_Objective_
Turn the entries below into a numbered list of their lines, skipping any blank lines and leaving out the picture markers.

_Dataset excerpts_
_ _ _ _
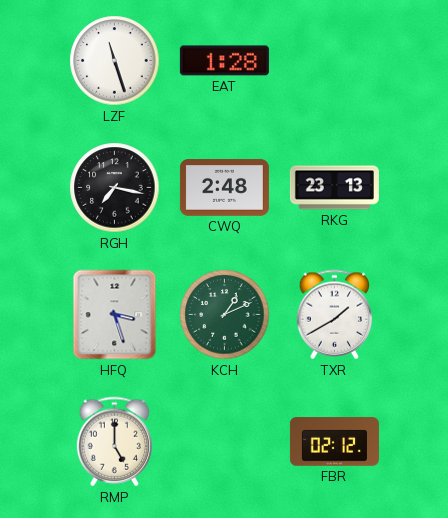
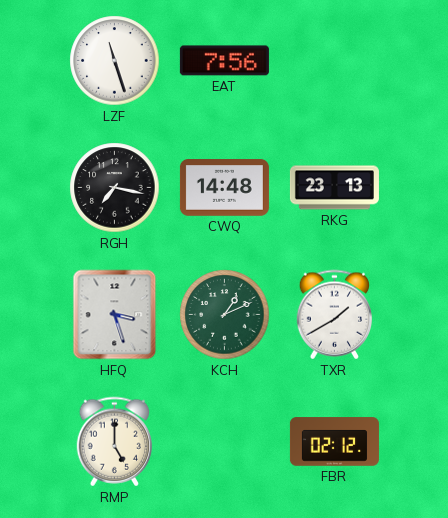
EAT: 1:28 -> 7:56
CWQ: 2:48 -> 14:48
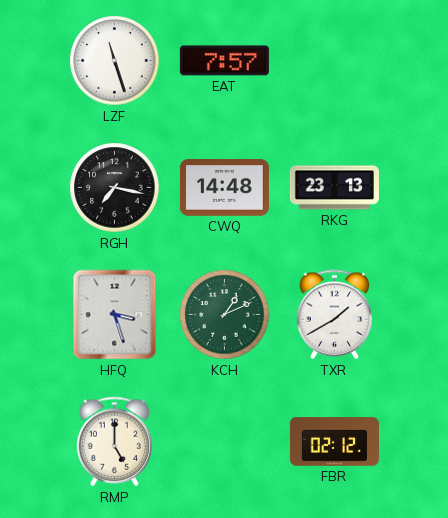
EAT: 7:56 -> 7:57
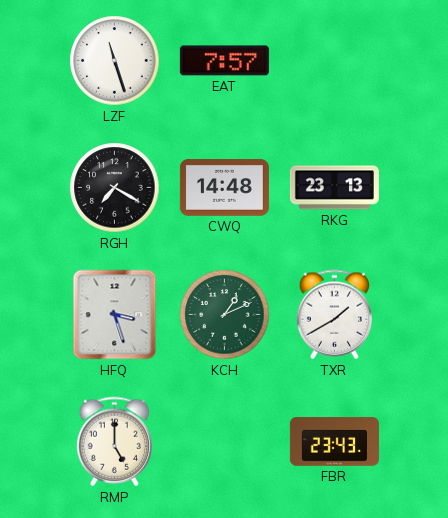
RGH: 7:17 -> 7:20
FBR: 02:12 -> 23:43
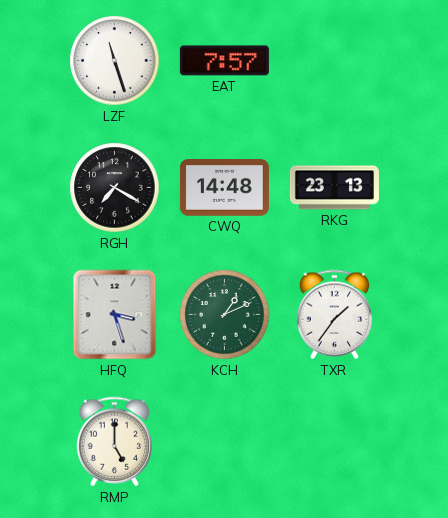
TXR: 1:40 -> 1:36
FBR: 23:43 -> none
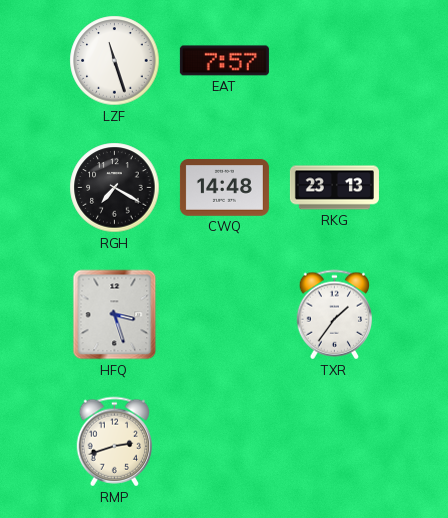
KCH: 1:11 -> none
RMP: 5:00 -> 2:42
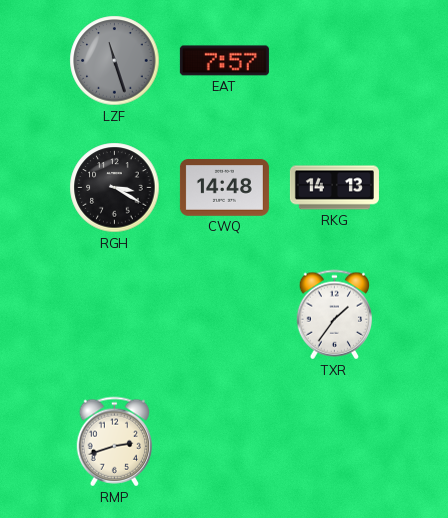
LZF dial: white -> grey
RGH: 7:20 -> 3:20
RKG: 23:13 -> 14:13
HFQ: 3:27 -> none
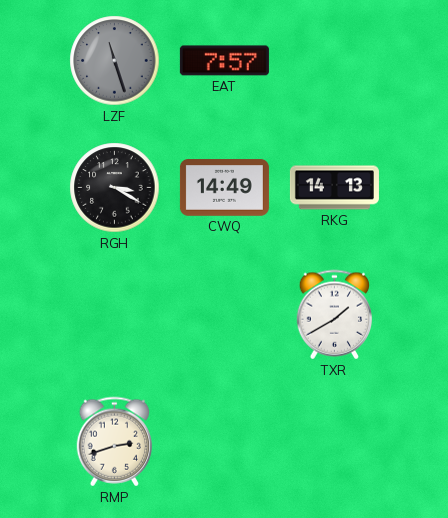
CWQ: 14:48 -> 14:49
TXR: 1:36 -> 1:40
_ _ _ _
_Exercise solution_
1. EAT: 1:28 -> 7:56
2. CWQ: 2:48 -> 14:48
3. EAT: 7:56 -> 7:57
4. RGH: 7:17 -> 7:20
5. FBR: 02:12 -> 23:43
6. TXR: 1:40 -> 1:36
7. FBR: 23:43 -> none
8. KCH: 1:11 -> none
9. RMP: 5:00 -> 2:42
10. LZF dial: white -> grey
11. RGH: 7:20 -> 3:20
12. RKG: 23:13 -> 14:13
13. HFQ: 3:27 -> none
14. CWQ: 14:48 -> 14:49
15. TXR: 1:36 -> 1:40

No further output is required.